_WHAT TO PRODUCE_
Copy all the entries word for word, but omit the pictures.

_SUPPLIED MATERIAL_

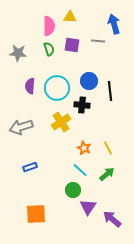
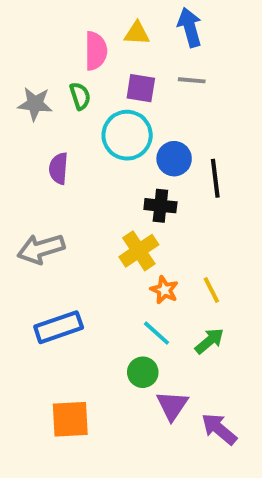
blue arrow: (114, 24) -> (190, 27), moved
green semicircle: (49, 49) -> (80, 96), moved
cyan circle: (57, 88) -> (127, 135), moved
yellow cross: (61, 122) -> (139, 251), moved
blue rectangle: (30, 167) -> (59, 327), size x1.6

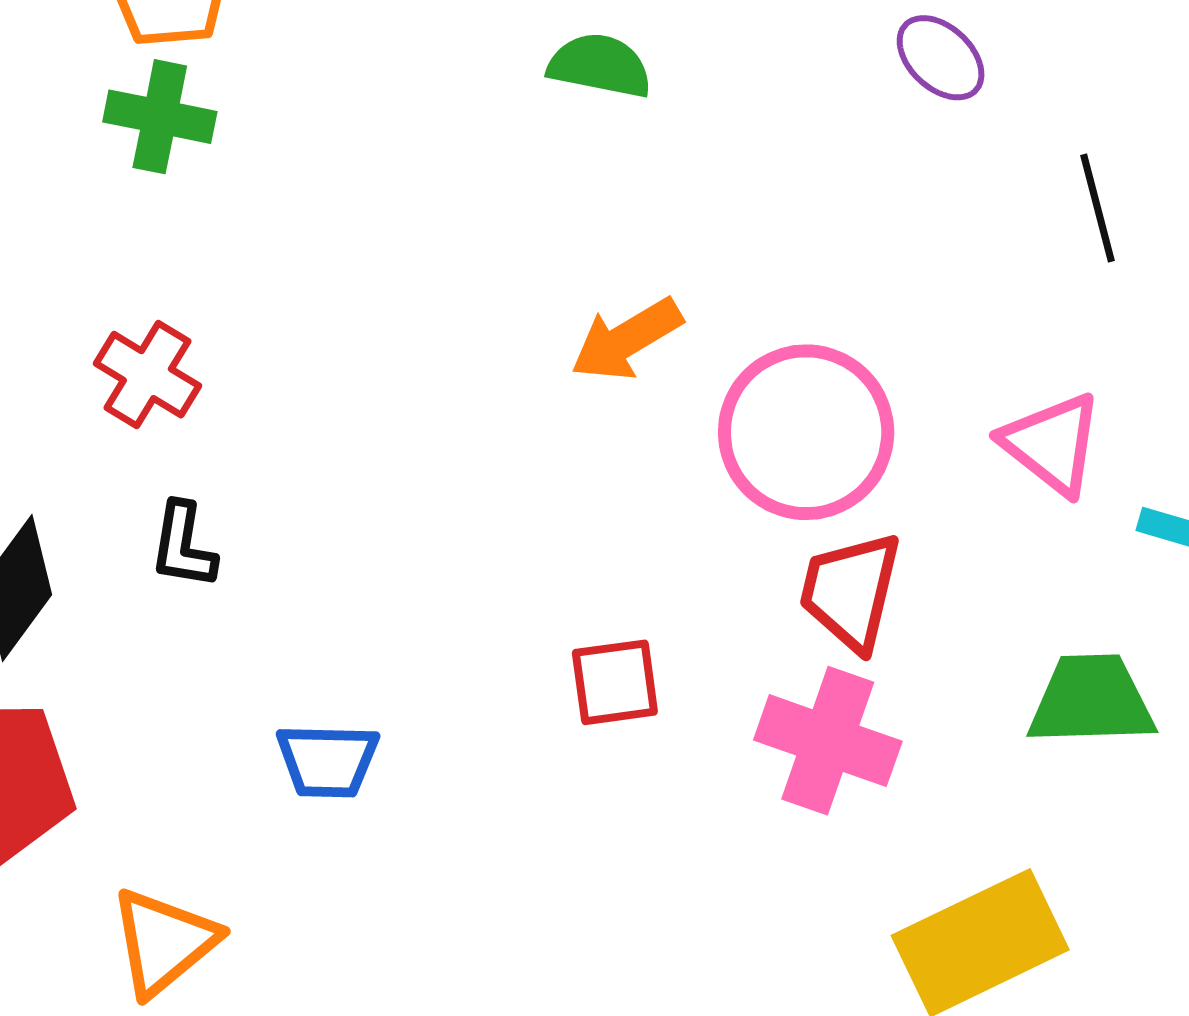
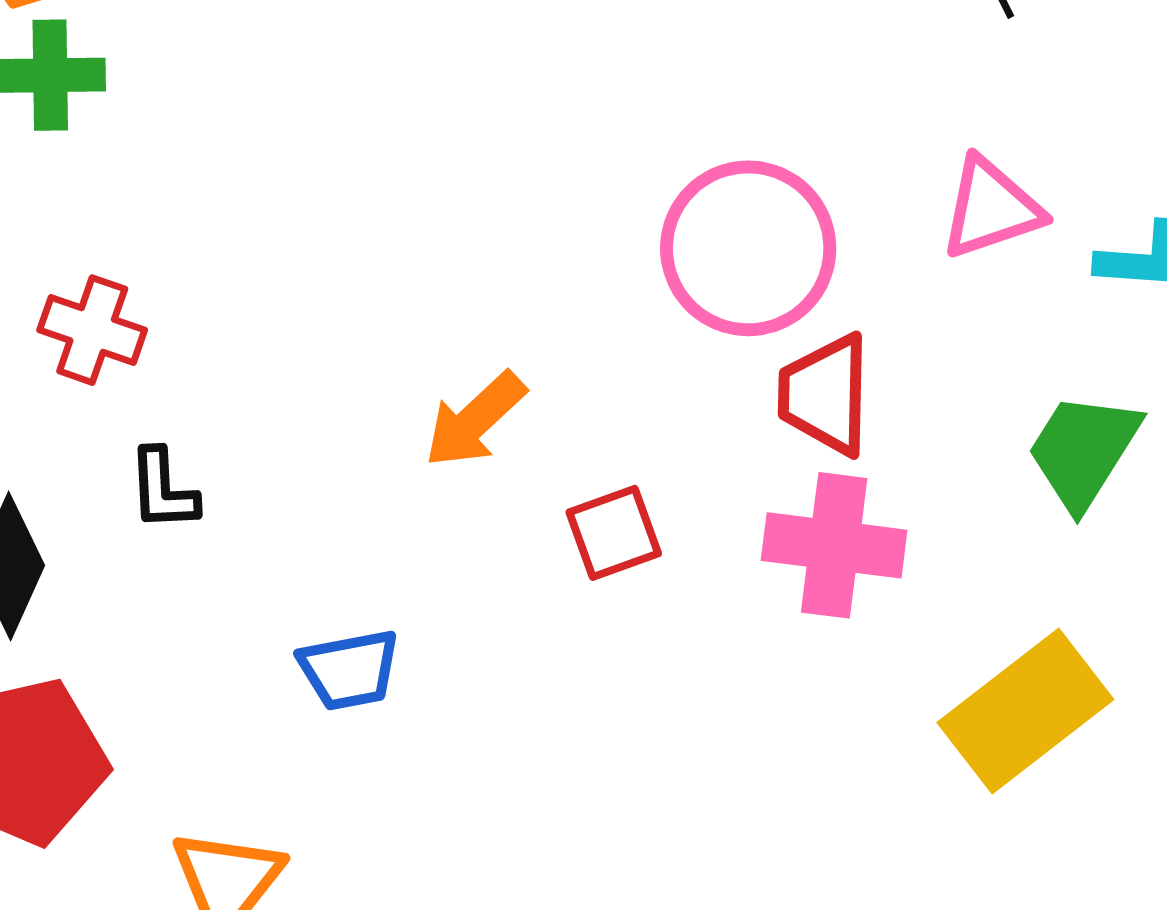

_EXPECTED ANSWER_
blue arrow: (114, 24) -> (190, 27), moved
green semicircle: (49, 49) -> (80, 96), moved
cyan circle: (57, 88) -> (127, 135), moved
yellow cross: (61, 122) -> (139, 251), moved
blue rectangle: (30, 167) -> (59, 327), size x1.6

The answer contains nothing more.